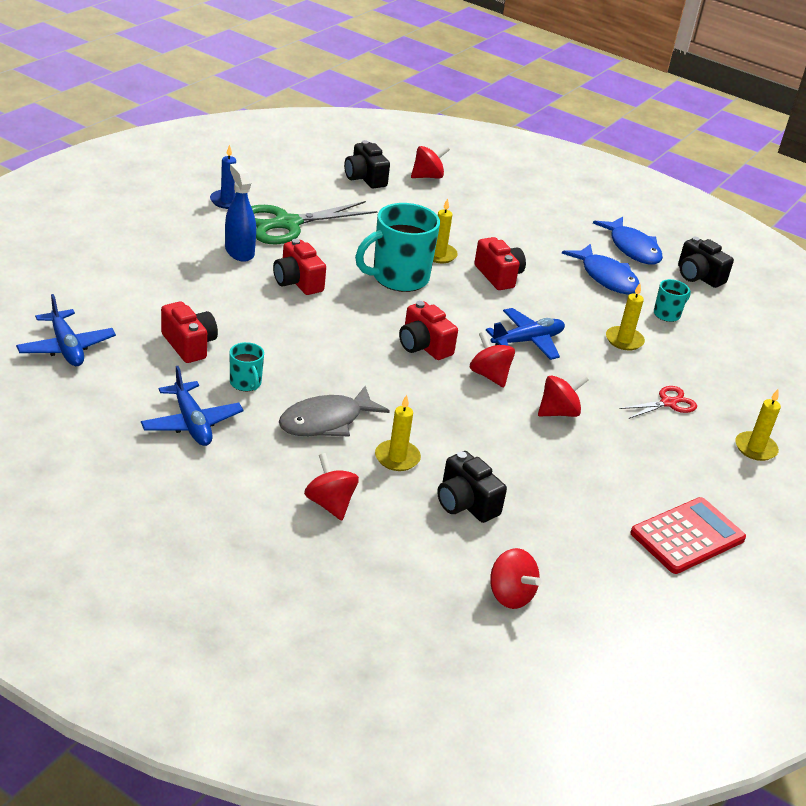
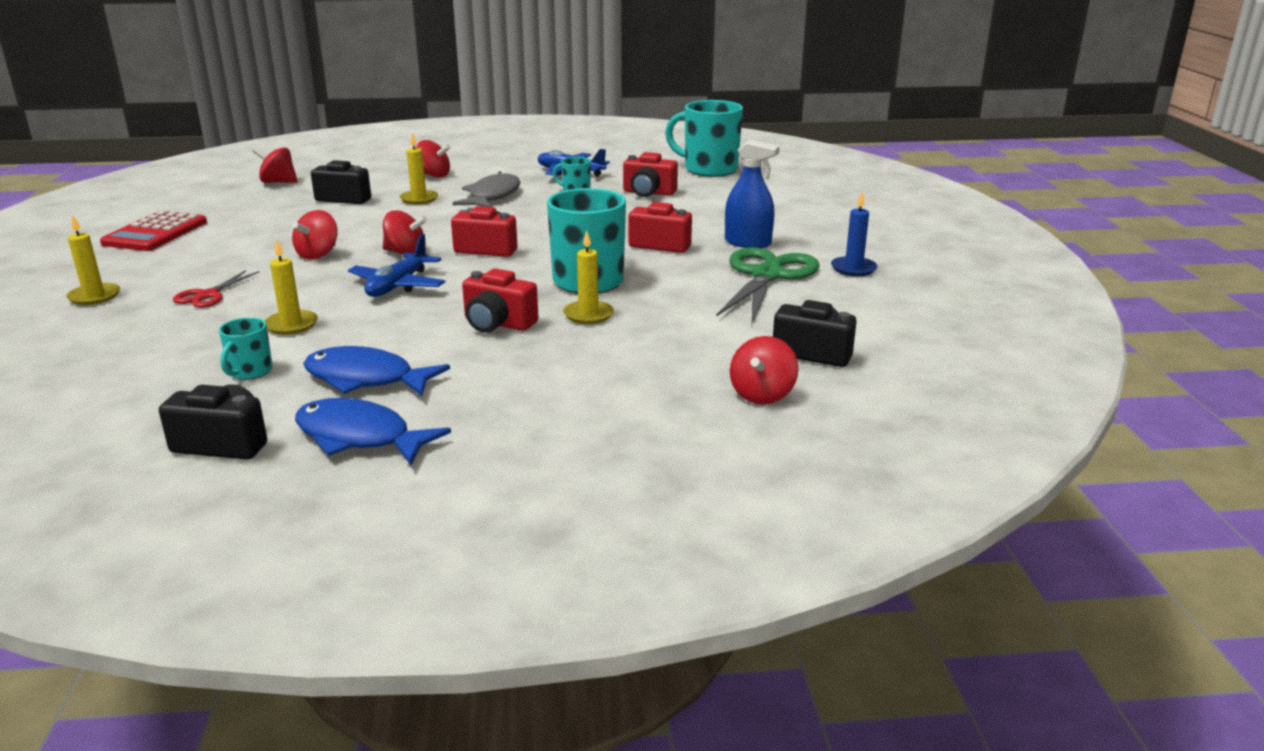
camera: 145 degrees right, 10 degrees down
blue plane [16,294,116,366] -> turquoise mug [665,100,743,177]

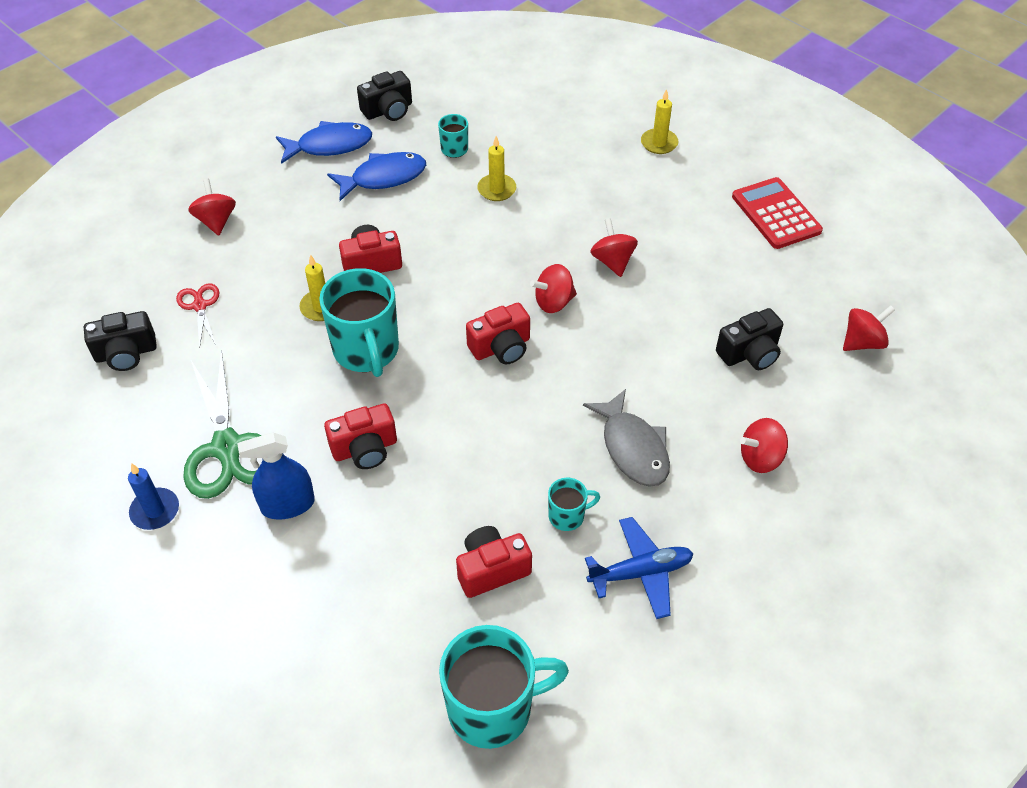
camera: 140 degrees right, 25 degrees up
red scissors [173,270,259,308] -> red scissors moved to [176,283,219,348]
blue plane [348,234,446,297] -> none
yellow candle [399,132,438,205] -> none
red spinning top [730,336,798,404] -> red spinning top moved to [188,179,236,236]

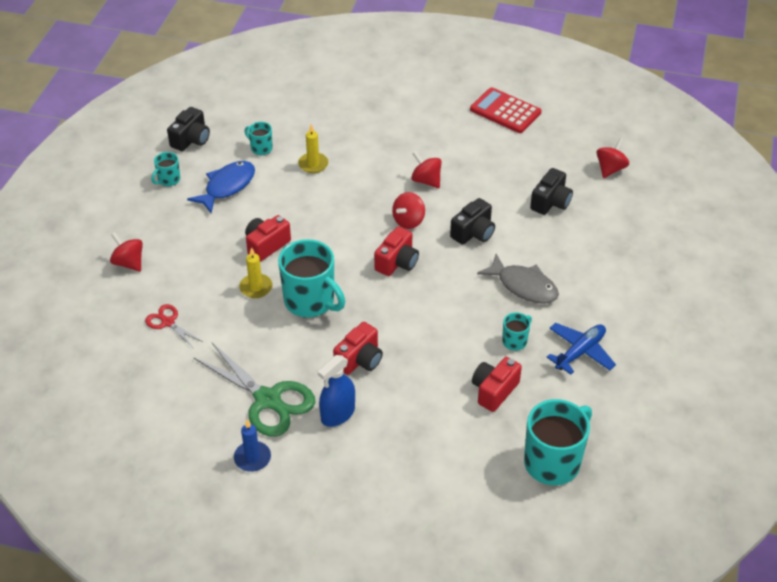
camera: 30 degrees left, 5 degrees down
black camera [84,311,157,371] -> black camera moved to [450,198,495,245]
blue fish [276,121,372,164] -> turquoise mug [151,152,180,186]
yellow candle [641,89,678,154] -> none
red spinning top [740,418,788,473] -> none

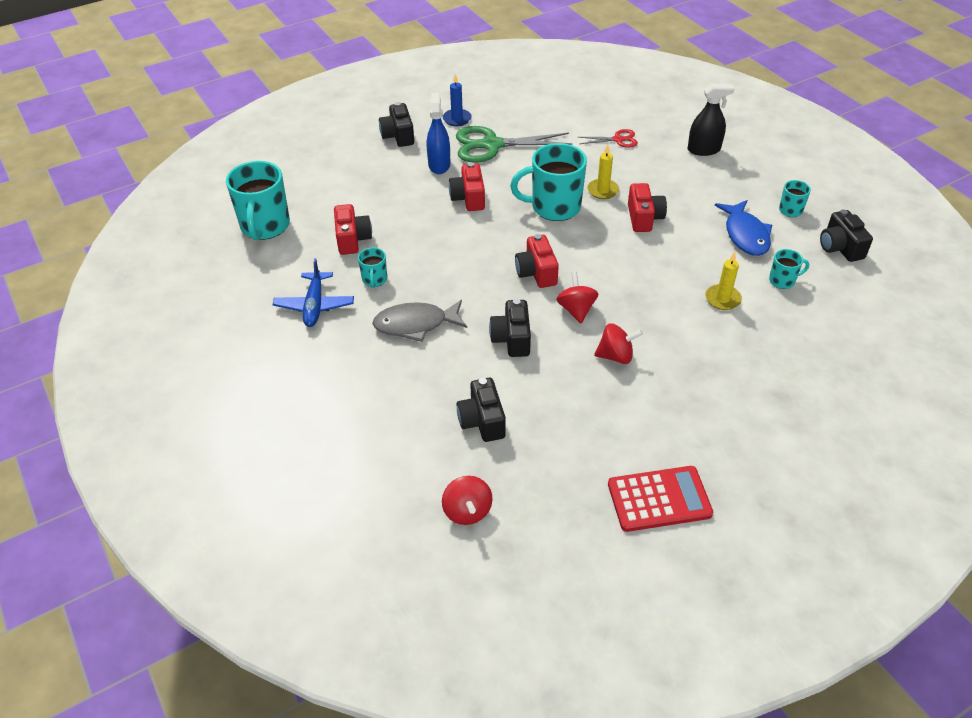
camera: 135 degrees right, 0 degrees up
red spinning top [110,232,143,272] -> black spray bottle [688,83,734,156]
none -> black camera [379,102,414,147]

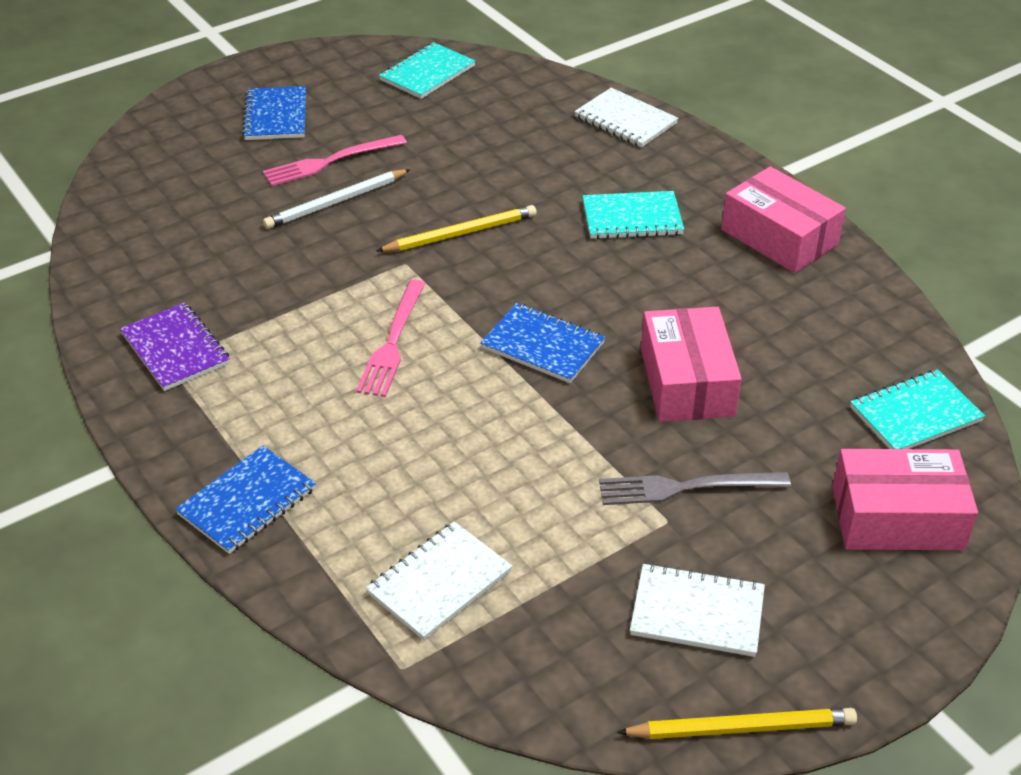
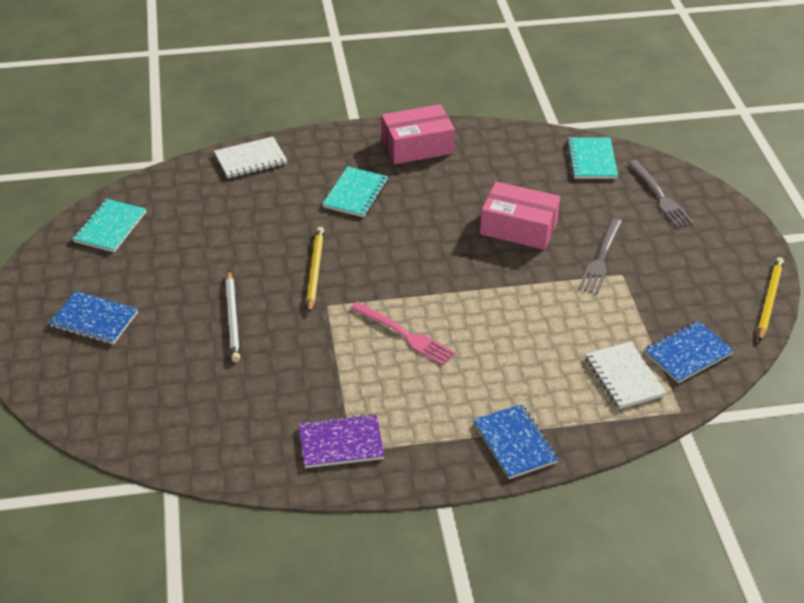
camera: 65 degrees left, 0 degrees up
pink fork [263,135,407,186] -> none
turquoise notebook [379,42,475,99] -> turquoise notebook turned 45 degrees clockwise [72,199,146,252]
blue notebook [480,303,605,383] -> blue notebook moved to [644,321,734,383]
white notebook [630,563,765,657] -> none
pink box [832,449,978,550] -> grey fork [628,160,694,228]

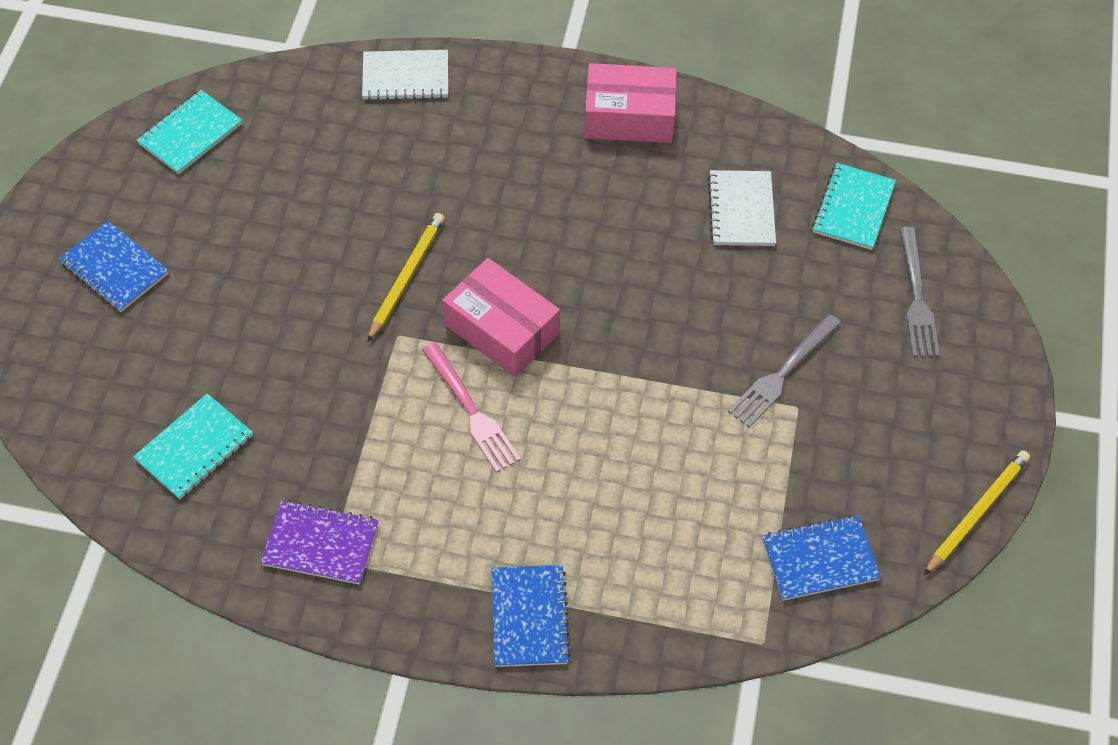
camera: 20 degrees right, 15 degrees up
white pencil [225,270,240,362] -> none
turquoise notebook [322,166,388,217] -> turquoise notebook moved to [133,393,253,499]
pink box [480,182,560,250] -> pink box moved to [442,258,560,377]
white notebook [585,342,667,409] -> white notebook moved to [708,170,776,246]

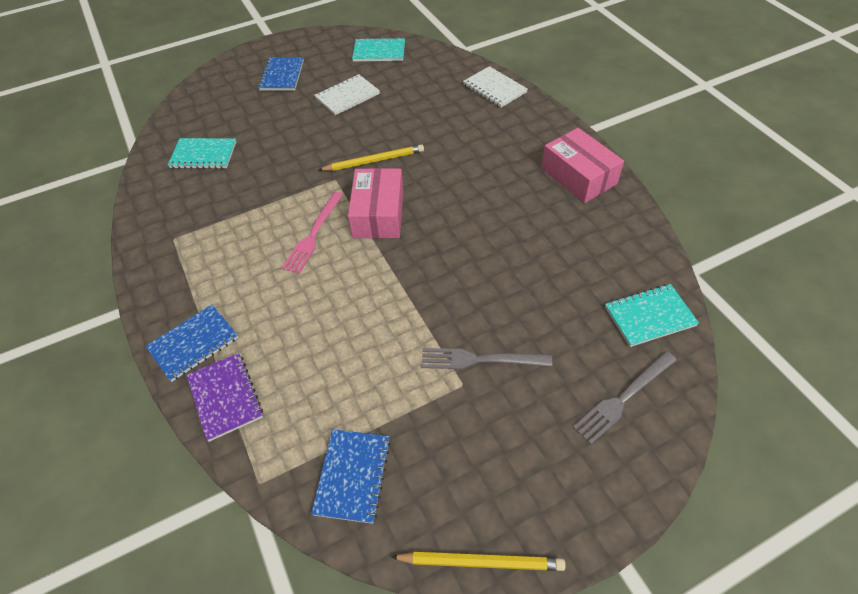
camera: 55 degrees right, 5 degrees down
purple notebook [260,500,378,585] -> purple notebook moved to [187,353,263,442]
white notebook [708,170,776,246] -> white notebook moved to [314,74,380,115]
blue notebook [762,515,881,601] -> blue notebook turned 60 degrees clockwise [311,429,391,524]

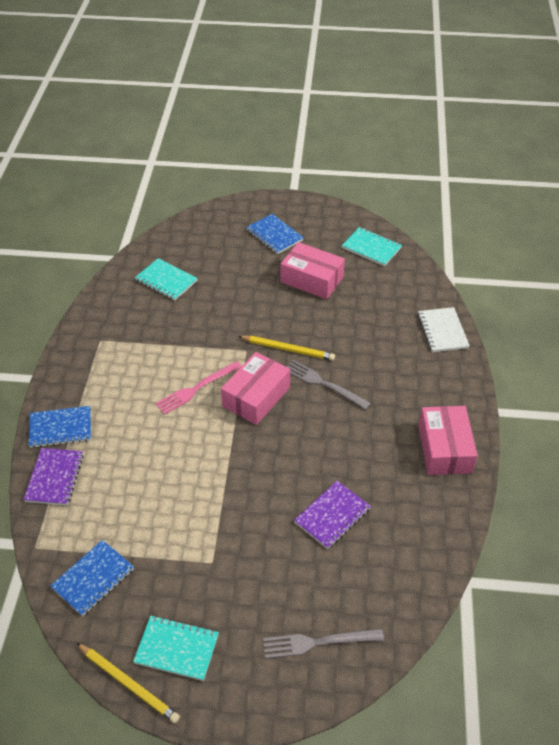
camera: 30 degrees right, 5 degrees down
blue notebook [258,57,304,91] -> blue notebook turned 75 degrees counterclockwise [246,214,304,254]
white notebook [314,74,380,115] -> pink box [280,242,345,299]
grey fork [421,348,552,369] -> grey fork moved to [286,360,371,410]
turquoise notebook [605,284,699,347] -> turquoise notebook moved to [133,616,219,681]
none -> purple notebook [294,481,371,549]

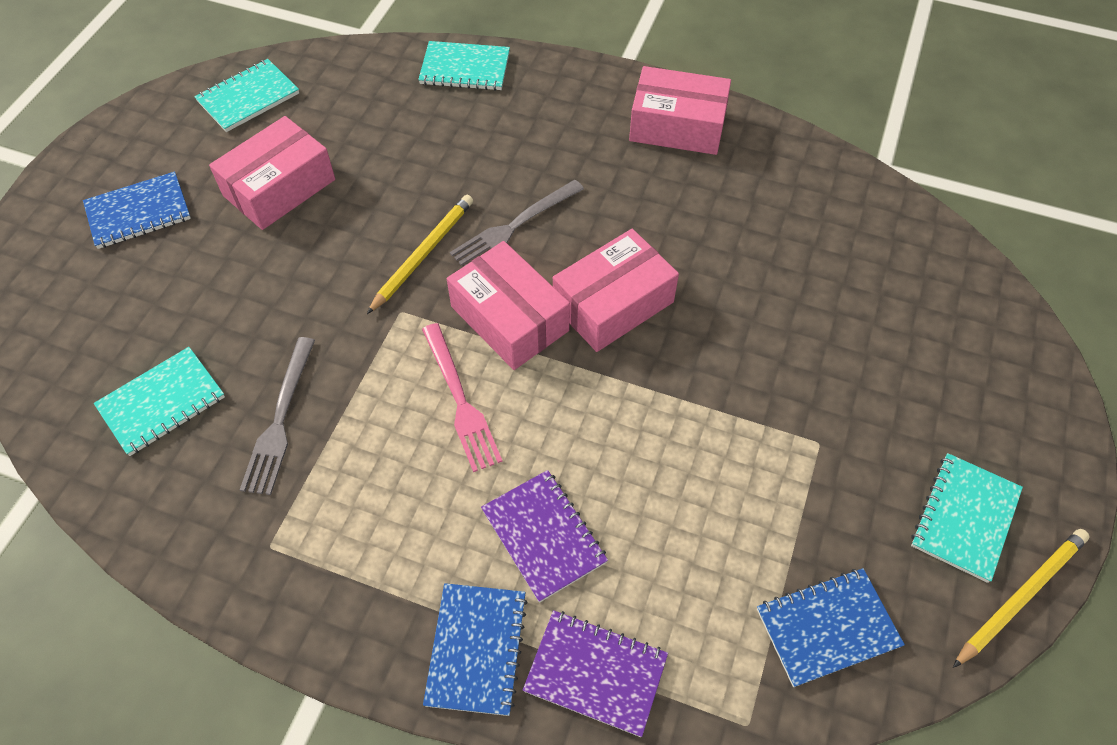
camera: 75 degrees left, 10 degrees up
blue notebook [50,540,134,616] -> blue notebook turned 75 degrees counterclockwise [757,568,905,687]
grey fork [263,628,384,659] -> grey fork moved to [240,337,315,495]
purple notebook [294,481,371,549] -> purple notebook moved to [481,470,608,603]
white notebook [418,307,470,352] -> turquoise notebook [418,41,510,91]
none -> pink box [553,229,679,352]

- - - -

• Action item: Produce a word-for-word copy of everything above from the line holding "red scissors [173,270,259,308]" down to the line holding "red spinning top [730,336,798,404]", with both of those lines kept.

• Reply:
red scissors [173,270,259,308] -> red scissors moved to [176,283,219,348]
blue plane [348,234,446,297] -> none
yellow candle [399,132,438,205] -> none
red spinning top [730,336,798,404] -> red spinning top moved to [188,179,236,236]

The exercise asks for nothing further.